Retype each line of the material exactly, please, skipping any picture in it.

▶ Data block:
┌──
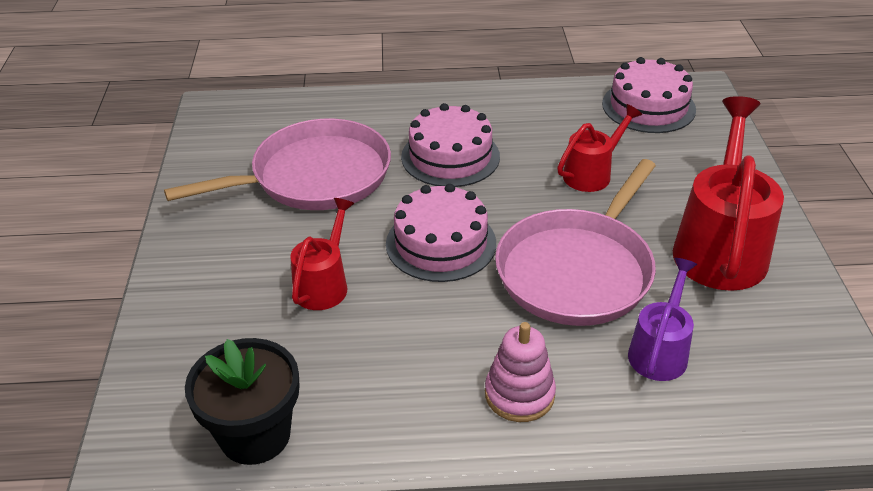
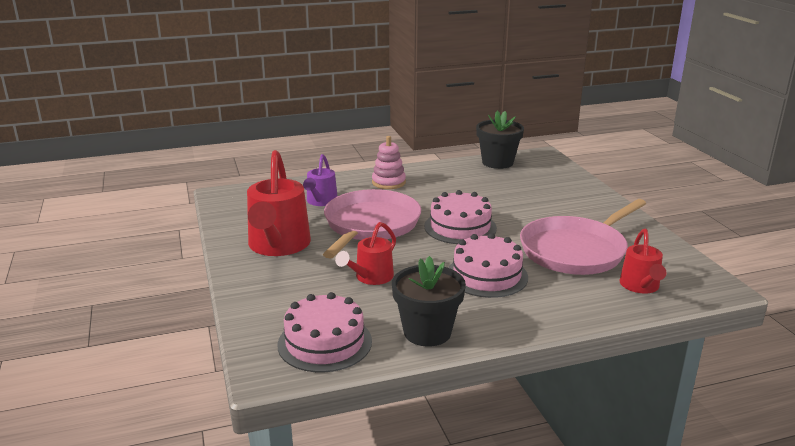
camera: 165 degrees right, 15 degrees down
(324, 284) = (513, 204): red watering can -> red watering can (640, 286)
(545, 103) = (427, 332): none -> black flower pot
└──
▶ Exercise response:
camera: 165 degrees right, 15 degrees down
(324, 284) = (513, 204): red watering can -> red watering can (640, 286)
(545, 103) = (427, 332): none -> black flower pot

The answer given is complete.